**WHAT THE EXERCISE ASKS:**
Starting at the first line of the listing below, repeat each line exactly until you have repeated the one containing "camera: 20 degrees right, 10 degrees down"; skip the pictures.

-------------------------

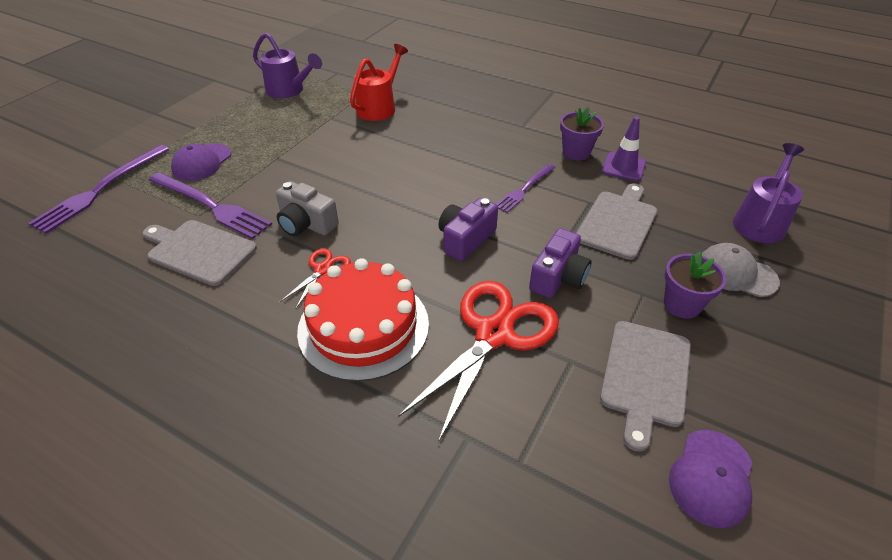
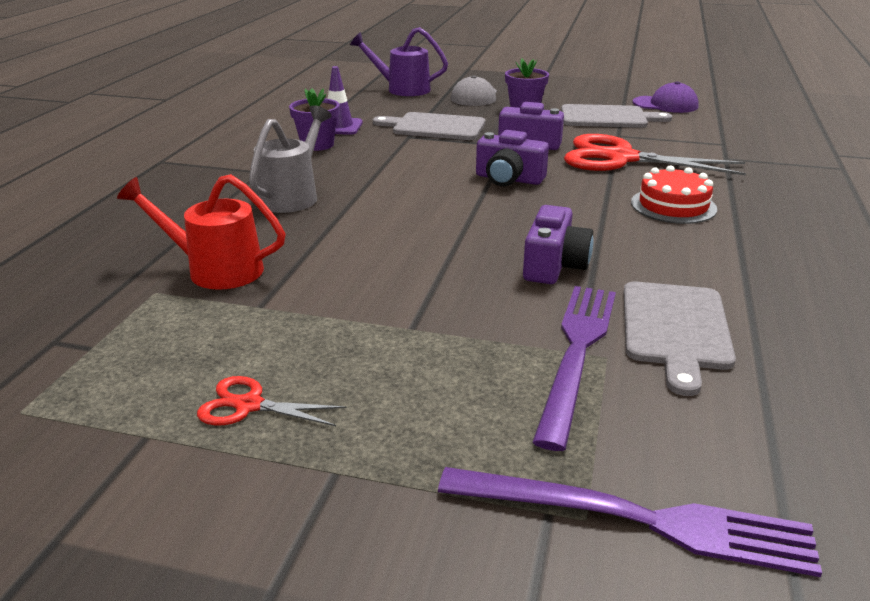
camera: 105 degrees left, 15 degrees down
(202, 162) = (464, 408): purple cap -> none
(289, 91) = (141, 382): purple watering can -> none
(306, 224) = (554, 265): grey camera -> purple camera
(323, 269) = (621, 239): red scissors -> red scissors (248, 405)
(363, 326) = (673, 206): red cake -> red cake, size x0.62
(471, 135) = (293, 196): none -> grey watering can
(524, 189) = (403, 162): purple fork -> none

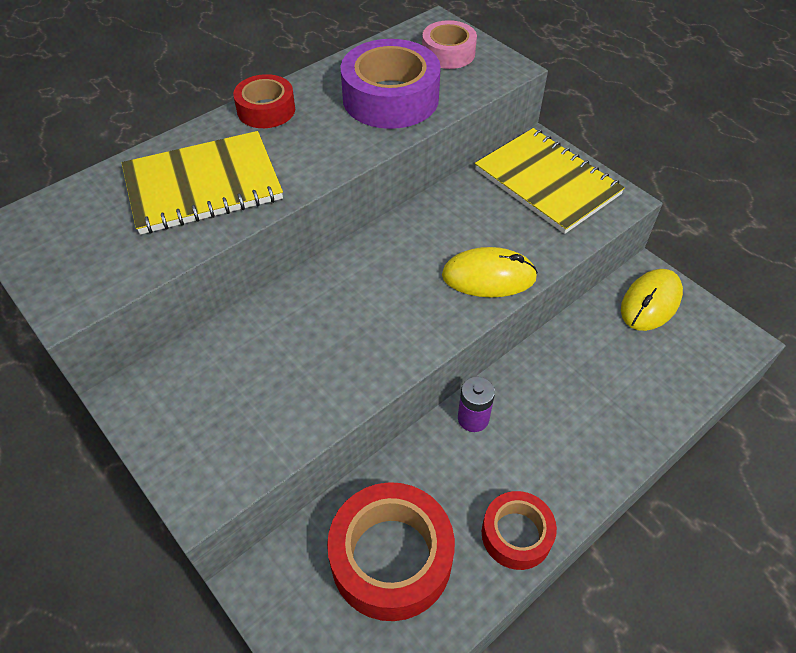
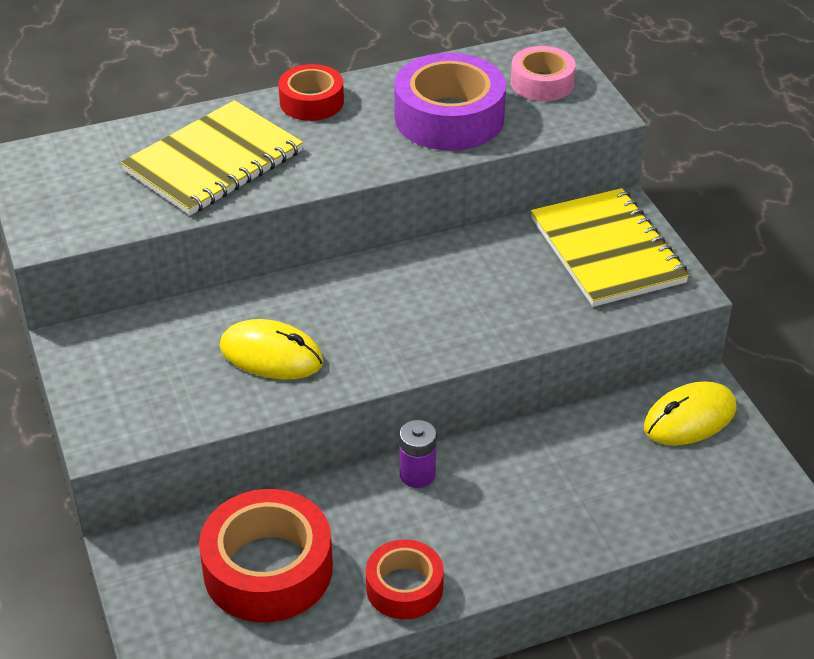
camera: 20 degrees right, 10 degrees down
(203, 185) = (213, 161): yellow notebook -> yellow notebook turned 45 degrees counterclockwise
(488, 276) = (483, 328): yellow mouse -> yellow mouse (271, 355)

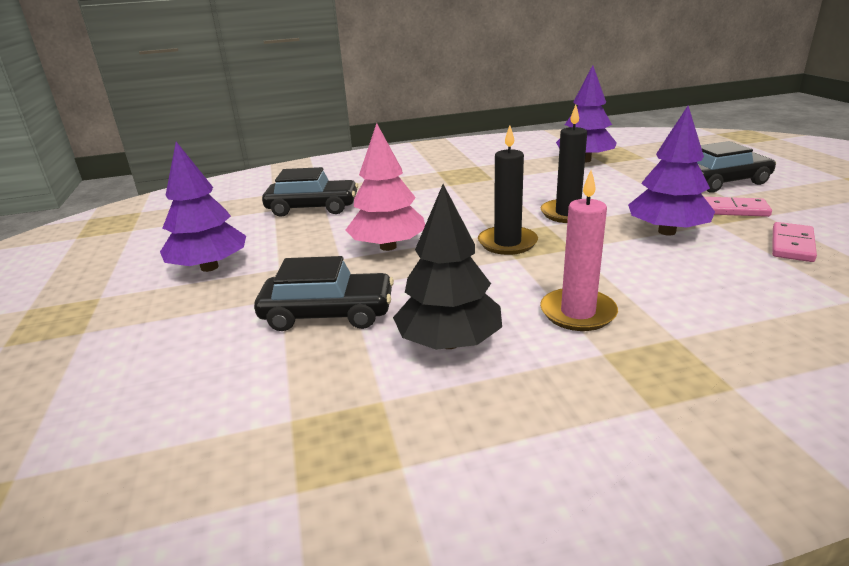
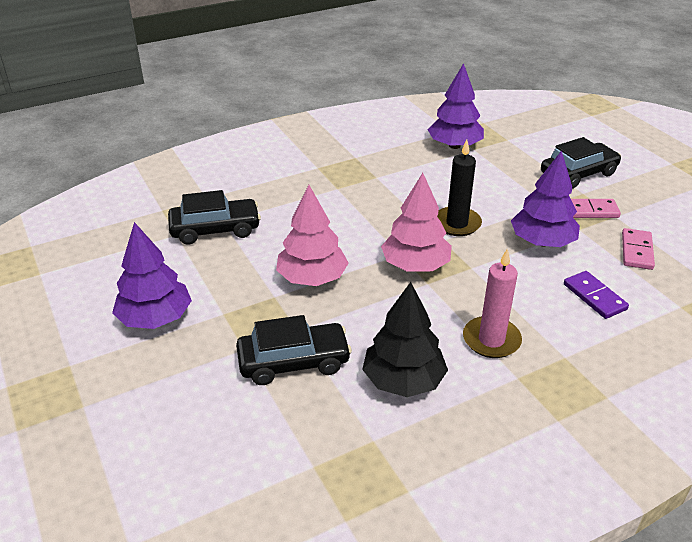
camera: 15 degrees left, 10 degrees up
(507, 243) = (415, 265): black candle -> pink tree
(728, 282) = (594, 297): none -> purple domino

-------------------------

**WRITTEN RESPONSE:**
camera: 105 degrees left, 15 degrees down
(202, 162) = (464, 408): purple cap -> none
(289, 91) = (141, 382): purple watering can -> none
(306, 224) = (554, 265): grey camera -> purple camera
(323, 269) = (621, 239): red scissors -> red scissors (248, 405)
(363, 326) = (673, 206): red cake -> red cake, size x0.62
(471, 135) = (293, 196): none -> grey watering can
(524, 189) = (403, 162): purple fork -> none

camera: 20 degrees right, 10 degrees down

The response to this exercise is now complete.